## Activity:
Output the listing verbatim, leaving out every picture.
···
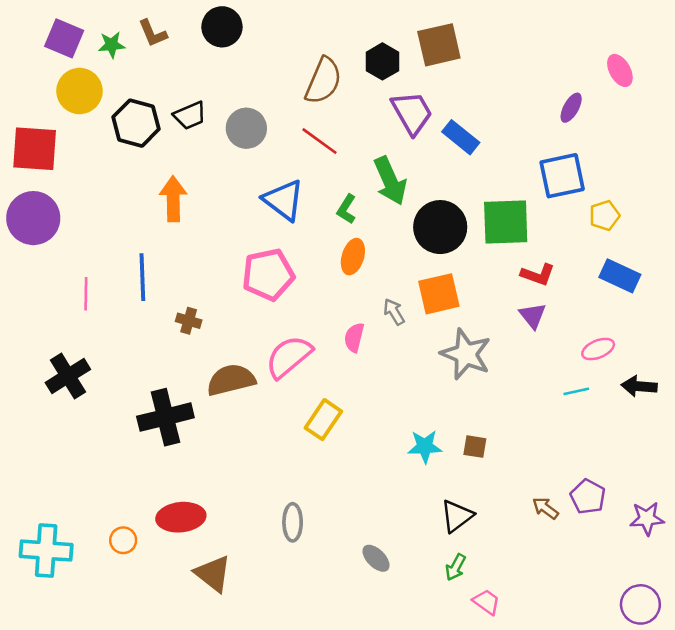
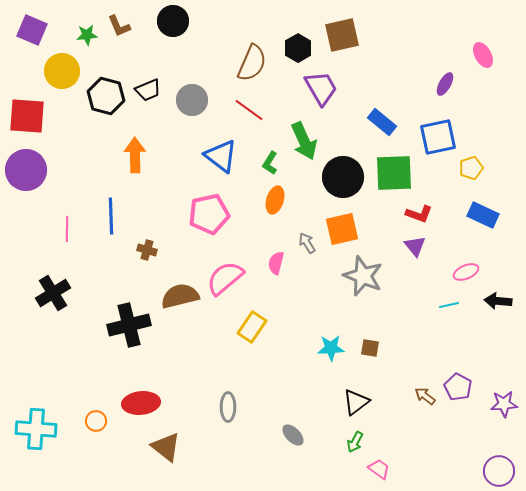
purple square: (64, 38) -> (32, 30), moved
blue rectangle: (461, 137) -> (382, 122), moved

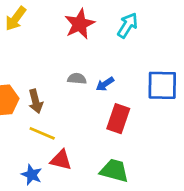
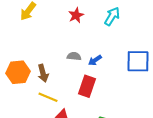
red star: (80, 24) -> (76, 15), size x0.7
red rectangle: (118, 119) -> (87, 86), moved

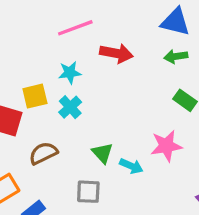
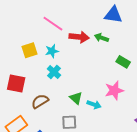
pink line: (75, 28) -> (53, 24), turned 60
green arrow: (176, 56) -> (101, 38), moved, turned 32
yellow square: (35, 96) -> (30, 50), moved

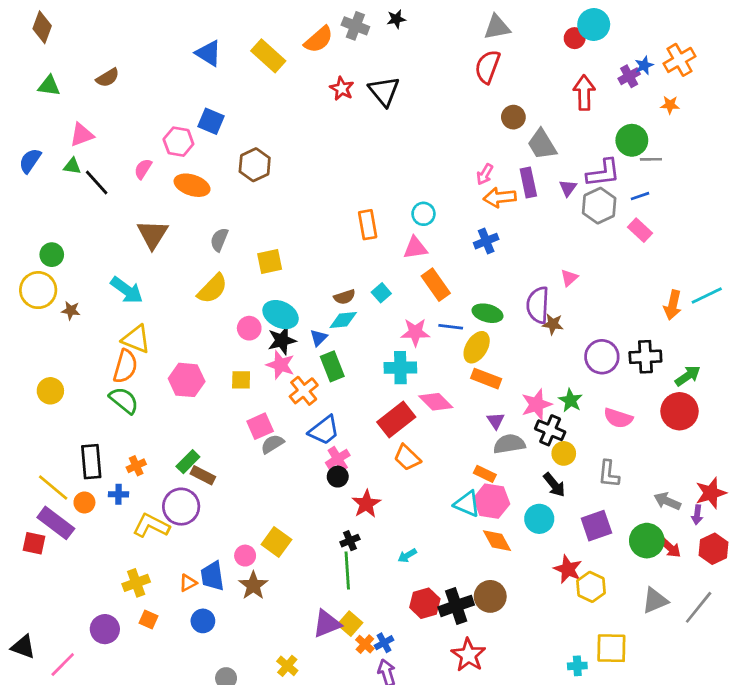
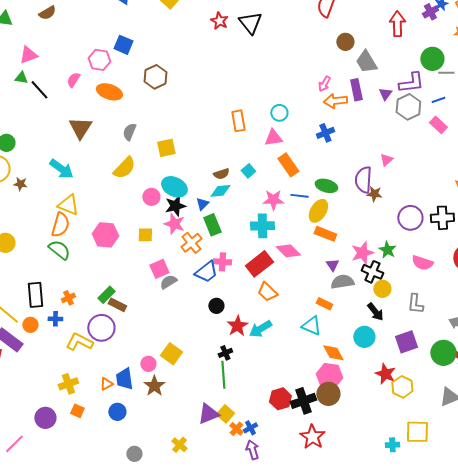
pink cross: (338, 459) -> (222, 262), moved, turned 36
pink hexagon: (492, 501) -> (329, 376), moved
cyan arrow: (407, 556) -> (260, 329), moved, size x1.6

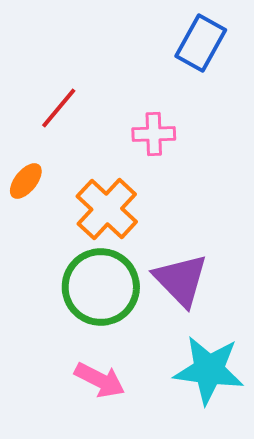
···
## Output of the exercise:
purple square: (64, 38) -> (32, 30), moved
blue rectangle: (461, 137) -> (382, 122), moved

red star: (80, 24) -> (76, 15), size x0.7
red rectangle: (118, 119) -> (87, 86), moved

pink line: (75, 28) -> (53, 24), turned 60
green arrow: (176, 56) -> (101, 38), moved, turned 32
yellow square: (35, 96) -> (30, 50), moved

pink cross: (338, 459) -> (222, 262), moved, turned 36
pink hexagon: (492, 501) -> (329, 376), moved
cyan arrow: (407, 556) -> (260, 329), moved, size x1.6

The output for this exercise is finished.